═══ Supplied data

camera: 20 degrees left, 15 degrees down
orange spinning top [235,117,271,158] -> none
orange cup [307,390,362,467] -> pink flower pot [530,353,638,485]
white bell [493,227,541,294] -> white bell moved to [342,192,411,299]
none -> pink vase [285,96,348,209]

══════
═══ Supplied data

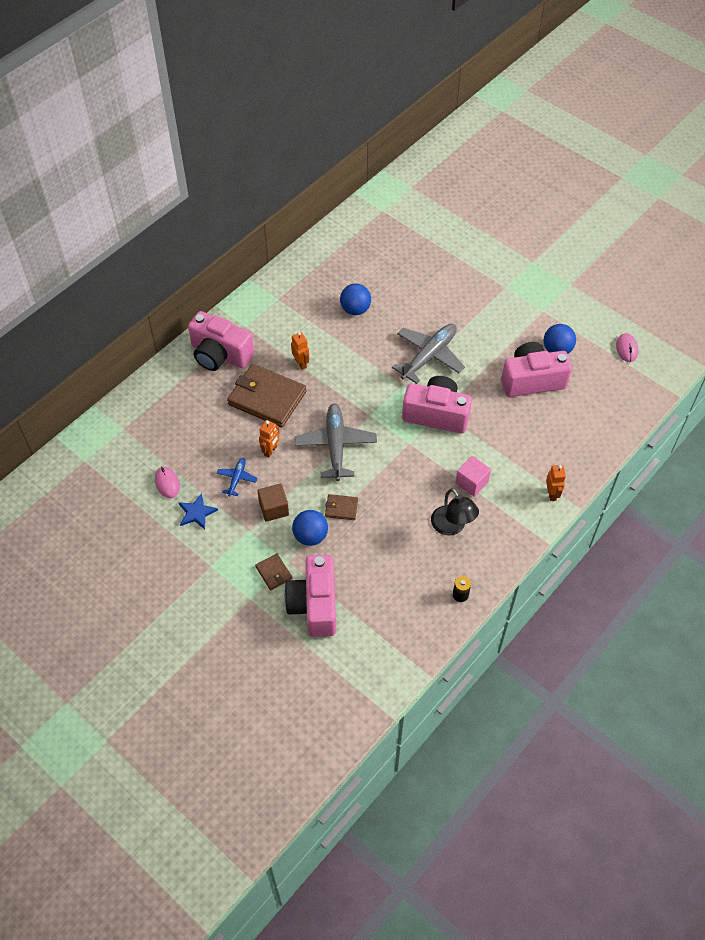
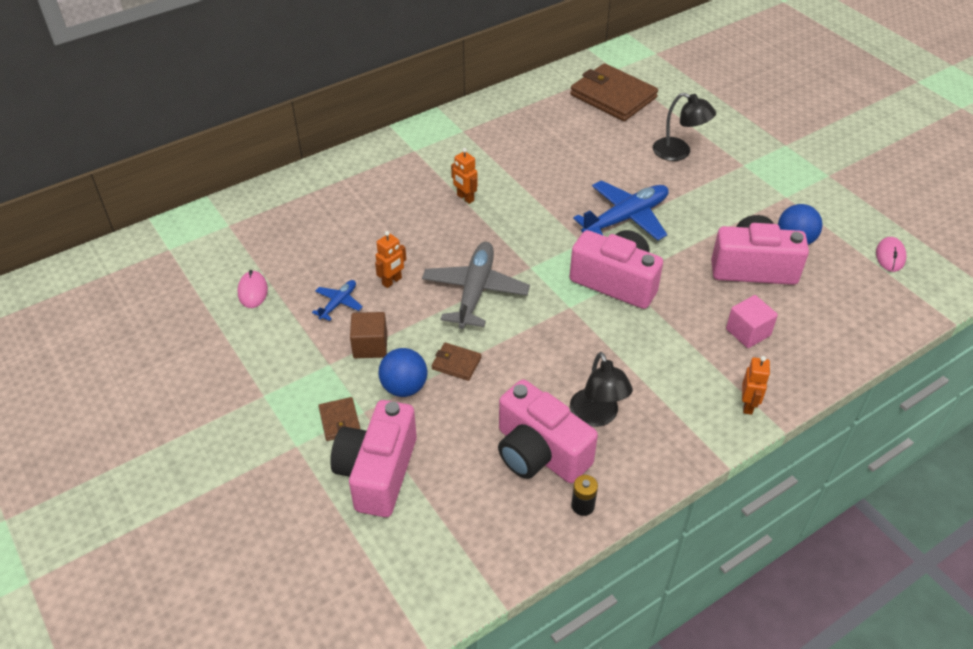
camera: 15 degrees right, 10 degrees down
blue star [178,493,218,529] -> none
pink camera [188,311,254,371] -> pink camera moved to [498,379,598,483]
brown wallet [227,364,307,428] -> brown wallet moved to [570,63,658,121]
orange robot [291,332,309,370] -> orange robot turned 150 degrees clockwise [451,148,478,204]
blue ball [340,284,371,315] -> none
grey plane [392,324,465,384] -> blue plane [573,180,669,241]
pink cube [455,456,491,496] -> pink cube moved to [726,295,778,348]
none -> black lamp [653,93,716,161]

══════

From the data above, copy each line where the string "camera" appears.

camera: 20 degrees left, 15 degrees down
camera: 15 degrees right, 10 degrees down
pink camera [188,311,254,371] -> pink camera moved to [498,379,598,483]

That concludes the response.